** Opening Supplied data block **

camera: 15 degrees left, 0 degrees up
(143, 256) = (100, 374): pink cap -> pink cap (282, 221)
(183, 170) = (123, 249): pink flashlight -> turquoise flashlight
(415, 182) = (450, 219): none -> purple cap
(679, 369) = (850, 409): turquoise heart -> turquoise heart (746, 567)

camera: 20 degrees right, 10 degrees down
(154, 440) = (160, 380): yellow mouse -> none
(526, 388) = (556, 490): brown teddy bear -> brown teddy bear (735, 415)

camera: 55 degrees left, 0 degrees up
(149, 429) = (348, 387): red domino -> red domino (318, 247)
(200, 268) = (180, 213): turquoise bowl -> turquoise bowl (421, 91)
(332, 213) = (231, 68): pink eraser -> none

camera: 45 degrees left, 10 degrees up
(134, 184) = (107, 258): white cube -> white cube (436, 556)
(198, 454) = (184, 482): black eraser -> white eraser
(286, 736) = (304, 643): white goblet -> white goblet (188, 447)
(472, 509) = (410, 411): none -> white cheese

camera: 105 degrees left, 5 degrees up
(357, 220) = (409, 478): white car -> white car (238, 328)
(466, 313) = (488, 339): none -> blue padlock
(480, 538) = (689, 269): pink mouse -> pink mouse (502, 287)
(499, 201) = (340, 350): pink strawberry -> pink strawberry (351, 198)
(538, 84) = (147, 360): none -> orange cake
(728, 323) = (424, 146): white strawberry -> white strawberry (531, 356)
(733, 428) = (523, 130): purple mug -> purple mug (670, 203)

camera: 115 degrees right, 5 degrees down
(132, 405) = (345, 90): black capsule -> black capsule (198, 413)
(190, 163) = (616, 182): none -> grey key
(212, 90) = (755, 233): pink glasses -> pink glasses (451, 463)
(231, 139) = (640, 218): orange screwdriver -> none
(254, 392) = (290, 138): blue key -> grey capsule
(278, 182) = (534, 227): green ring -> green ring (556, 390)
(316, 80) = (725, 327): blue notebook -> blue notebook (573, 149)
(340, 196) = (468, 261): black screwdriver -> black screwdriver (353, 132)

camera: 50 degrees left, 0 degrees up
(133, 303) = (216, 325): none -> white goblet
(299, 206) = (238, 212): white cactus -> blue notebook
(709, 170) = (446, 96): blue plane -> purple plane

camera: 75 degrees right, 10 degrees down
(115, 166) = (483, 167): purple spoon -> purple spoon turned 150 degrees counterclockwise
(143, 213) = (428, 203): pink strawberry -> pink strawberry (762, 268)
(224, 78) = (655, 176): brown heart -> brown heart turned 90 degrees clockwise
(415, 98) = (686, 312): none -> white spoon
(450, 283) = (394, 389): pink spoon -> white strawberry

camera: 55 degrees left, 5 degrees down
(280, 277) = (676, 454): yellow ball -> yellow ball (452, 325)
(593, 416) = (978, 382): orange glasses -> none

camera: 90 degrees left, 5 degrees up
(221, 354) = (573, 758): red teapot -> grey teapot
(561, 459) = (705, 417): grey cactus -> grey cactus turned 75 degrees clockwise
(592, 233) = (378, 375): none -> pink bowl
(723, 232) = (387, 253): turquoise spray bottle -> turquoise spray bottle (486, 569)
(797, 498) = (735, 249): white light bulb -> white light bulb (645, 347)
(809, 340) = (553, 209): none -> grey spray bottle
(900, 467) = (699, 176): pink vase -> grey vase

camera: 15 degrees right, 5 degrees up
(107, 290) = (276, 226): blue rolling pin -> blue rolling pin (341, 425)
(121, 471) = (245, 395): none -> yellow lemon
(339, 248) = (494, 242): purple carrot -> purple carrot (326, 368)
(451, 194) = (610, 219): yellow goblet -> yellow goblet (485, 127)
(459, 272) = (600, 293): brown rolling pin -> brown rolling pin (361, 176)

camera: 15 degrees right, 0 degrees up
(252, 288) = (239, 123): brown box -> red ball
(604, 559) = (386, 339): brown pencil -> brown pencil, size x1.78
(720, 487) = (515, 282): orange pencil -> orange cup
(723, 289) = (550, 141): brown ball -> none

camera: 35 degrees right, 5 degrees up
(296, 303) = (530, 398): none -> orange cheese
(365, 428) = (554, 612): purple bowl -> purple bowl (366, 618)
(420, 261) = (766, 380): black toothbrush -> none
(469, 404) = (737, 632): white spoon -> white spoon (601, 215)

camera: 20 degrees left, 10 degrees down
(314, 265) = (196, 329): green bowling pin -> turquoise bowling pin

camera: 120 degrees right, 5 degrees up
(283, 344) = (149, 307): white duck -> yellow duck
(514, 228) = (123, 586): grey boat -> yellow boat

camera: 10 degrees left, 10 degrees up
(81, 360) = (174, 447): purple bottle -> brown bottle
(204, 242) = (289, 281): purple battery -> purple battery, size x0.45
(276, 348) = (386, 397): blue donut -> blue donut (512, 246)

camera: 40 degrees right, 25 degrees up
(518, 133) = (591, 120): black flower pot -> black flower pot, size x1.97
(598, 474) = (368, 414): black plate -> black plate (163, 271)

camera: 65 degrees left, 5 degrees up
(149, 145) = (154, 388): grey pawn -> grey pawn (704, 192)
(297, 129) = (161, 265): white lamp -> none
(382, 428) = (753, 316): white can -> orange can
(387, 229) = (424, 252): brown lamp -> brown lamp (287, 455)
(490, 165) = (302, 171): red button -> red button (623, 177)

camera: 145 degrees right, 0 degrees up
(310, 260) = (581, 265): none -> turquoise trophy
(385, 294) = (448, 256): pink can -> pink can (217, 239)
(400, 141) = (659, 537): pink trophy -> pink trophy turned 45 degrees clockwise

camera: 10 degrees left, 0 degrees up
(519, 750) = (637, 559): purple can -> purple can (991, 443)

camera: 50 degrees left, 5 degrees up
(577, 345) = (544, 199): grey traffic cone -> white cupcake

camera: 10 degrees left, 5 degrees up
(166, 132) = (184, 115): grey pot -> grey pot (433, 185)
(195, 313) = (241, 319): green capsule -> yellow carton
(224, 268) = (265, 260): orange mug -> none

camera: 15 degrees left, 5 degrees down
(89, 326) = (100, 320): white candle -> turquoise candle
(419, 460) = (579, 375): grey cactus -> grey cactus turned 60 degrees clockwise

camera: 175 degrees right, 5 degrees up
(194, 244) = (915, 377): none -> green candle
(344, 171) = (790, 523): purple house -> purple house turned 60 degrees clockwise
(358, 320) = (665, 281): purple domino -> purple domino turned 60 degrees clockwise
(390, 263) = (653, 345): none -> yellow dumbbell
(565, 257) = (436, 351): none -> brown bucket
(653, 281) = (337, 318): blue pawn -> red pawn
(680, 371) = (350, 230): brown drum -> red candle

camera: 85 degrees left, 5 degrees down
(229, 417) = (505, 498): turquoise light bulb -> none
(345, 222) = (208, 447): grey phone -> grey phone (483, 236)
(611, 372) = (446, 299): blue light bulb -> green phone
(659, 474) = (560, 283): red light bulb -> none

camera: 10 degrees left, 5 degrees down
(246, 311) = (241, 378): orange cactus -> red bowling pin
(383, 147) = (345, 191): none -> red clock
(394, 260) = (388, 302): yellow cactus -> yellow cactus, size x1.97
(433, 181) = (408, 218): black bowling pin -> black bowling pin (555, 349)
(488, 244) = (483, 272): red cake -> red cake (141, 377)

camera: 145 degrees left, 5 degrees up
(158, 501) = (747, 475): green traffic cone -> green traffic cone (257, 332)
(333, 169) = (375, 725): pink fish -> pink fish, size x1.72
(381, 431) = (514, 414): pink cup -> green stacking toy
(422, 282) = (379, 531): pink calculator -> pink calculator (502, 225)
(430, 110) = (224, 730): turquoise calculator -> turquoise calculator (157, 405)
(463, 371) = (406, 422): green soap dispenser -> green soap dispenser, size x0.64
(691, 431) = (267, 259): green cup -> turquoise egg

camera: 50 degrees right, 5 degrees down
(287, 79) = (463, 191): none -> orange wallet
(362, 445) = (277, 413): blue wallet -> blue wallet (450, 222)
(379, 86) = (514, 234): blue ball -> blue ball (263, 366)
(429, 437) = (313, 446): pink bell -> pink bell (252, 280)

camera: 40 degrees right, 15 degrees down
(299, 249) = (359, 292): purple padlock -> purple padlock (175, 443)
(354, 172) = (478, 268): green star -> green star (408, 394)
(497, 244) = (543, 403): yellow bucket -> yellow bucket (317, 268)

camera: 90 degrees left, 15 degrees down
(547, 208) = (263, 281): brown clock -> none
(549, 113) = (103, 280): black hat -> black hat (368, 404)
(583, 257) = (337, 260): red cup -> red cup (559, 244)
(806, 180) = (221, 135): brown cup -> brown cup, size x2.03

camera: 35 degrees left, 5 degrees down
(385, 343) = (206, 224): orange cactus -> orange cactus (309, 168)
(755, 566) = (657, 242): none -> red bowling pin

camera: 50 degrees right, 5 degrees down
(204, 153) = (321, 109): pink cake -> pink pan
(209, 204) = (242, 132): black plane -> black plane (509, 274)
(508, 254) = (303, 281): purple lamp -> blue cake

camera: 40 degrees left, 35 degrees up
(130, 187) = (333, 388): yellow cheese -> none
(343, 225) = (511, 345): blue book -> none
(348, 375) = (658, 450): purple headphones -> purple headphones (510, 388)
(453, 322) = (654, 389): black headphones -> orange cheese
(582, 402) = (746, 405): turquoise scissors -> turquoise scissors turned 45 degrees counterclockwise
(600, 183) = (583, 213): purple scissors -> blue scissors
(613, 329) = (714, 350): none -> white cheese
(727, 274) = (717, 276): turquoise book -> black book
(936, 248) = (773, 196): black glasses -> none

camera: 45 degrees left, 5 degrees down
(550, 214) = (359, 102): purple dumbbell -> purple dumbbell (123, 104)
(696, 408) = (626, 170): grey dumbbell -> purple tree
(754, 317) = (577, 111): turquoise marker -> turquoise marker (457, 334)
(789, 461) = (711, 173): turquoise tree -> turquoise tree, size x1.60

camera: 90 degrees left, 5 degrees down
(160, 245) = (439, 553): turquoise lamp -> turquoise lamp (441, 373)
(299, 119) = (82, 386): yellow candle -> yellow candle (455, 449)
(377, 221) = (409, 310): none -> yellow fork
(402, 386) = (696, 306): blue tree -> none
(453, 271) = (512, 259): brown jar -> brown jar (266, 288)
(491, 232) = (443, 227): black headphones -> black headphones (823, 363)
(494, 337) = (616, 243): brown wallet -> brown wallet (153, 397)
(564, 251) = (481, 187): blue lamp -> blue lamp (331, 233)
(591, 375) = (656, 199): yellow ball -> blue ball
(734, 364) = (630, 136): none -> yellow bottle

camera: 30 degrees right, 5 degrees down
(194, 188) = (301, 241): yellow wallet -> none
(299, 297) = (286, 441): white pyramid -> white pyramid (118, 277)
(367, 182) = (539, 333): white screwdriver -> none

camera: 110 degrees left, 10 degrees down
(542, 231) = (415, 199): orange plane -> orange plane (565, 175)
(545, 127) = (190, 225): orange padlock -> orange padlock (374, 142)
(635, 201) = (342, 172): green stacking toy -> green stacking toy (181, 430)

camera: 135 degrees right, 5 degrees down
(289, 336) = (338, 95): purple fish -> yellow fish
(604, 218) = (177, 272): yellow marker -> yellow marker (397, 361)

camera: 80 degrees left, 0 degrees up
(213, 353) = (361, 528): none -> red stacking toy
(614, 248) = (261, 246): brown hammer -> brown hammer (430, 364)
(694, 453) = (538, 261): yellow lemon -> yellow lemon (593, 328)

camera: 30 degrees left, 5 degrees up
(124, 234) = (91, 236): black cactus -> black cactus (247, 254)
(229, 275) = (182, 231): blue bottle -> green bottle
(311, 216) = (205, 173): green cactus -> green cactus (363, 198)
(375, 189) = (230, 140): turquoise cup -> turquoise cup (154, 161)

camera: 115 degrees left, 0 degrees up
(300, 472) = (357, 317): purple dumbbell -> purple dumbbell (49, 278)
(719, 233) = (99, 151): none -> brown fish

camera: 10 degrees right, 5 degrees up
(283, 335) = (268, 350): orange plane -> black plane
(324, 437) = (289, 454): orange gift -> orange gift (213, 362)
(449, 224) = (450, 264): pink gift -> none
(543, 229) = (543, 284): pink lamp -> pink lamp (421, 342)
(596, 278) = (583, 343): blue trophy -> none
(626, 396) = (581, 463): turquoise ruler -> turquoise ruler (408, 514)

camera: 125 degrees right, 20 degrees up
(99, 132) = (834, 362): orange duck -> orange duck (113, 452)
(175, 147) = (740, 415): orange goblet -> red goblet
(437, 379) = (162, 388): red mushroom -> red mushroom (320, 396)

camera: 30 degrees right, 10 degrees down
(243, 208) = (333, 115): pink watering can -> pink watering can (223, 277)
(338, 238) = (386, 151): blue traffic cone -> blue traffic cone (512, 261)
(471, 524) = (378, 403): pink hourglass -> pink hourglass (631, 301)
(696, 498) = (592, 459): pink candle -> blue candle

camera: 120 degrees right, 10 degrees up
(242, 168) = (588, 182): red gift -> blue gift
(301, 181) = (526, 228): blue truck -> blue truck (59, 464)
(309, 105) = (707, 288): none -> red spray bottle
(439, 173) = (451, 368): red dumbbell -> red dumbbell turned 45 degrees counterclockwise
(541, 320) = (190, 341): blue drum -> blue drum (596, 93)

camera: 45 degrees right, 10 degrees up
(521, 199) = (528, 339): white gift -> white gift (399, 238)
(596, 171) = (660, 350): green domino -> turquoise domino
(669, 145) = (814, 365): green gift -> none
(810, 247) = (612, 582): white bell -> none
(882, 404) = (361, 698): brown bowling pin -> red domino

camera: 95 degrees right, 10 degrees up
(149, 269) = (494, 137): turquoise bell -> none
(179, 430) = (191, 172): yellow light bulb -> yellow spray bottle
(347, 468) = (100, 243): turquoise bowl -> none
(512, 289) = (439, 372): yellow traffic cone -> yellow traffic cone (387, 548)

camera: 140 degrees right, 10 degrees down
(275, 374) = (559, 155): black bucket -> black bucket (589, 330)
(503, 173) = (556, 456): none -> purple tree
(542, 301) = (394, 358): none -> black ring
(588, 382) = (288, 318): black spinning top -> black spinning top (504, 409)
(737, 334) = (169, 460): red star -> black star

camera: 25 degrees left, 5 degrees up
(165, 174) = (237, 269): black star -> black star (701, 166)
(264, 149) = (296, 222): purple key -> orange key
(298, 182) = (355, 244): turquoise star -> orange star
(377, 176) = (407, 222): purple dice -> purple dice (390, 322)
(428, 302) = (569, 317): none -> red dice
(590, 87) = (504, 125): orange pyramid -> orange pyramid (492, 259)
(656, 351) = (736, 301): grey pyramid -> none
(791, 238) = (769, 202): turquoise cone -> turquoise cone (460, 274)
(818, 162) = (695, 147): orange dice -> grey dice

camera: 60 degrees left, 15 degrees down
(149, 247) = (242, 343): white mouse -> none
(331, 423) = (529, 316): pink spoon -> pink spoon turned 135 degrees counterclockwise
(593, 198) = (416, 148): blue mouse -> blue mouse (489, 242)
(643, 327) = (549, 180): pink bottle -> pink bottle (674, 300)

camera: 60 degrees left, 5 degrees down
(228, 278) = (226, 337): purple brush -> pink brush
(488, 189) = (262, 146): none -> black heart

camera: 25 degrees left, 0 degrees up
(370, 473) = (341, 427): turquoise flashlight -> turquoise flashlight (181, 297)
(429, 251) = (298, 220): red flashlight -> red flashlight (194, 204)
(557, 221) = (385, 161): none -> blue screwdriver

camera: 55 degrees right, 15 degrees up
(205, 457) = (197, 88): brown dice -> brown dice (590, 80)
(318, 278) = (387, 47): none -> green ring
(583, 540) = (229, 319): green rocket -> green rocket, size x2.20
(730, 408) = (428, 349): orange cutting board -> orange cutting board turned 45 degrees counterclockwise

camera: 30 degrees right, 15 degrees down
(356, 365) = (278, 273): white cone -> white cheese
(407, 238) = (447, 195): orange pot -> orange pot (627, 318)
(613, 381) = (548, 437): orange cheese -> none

** Closing Supplied data block **

— Task prompt —
Look through the entries above and quote exactly the lines from the line with "(733, 428) = (523, 130): purple" to the line with "(190, 163) = (616, 182): none -> grey key", counting both of those lines.

— Worked solution —
(733, 428) = (523, 130): purple mug -> purple mug (670, 203)

camera: 115 degrees right, 5 degrees down
(132, 405) = (345, 90): black capsule -> black capsule (198, 413)
(190, 163) = (616, 182): none -> grey key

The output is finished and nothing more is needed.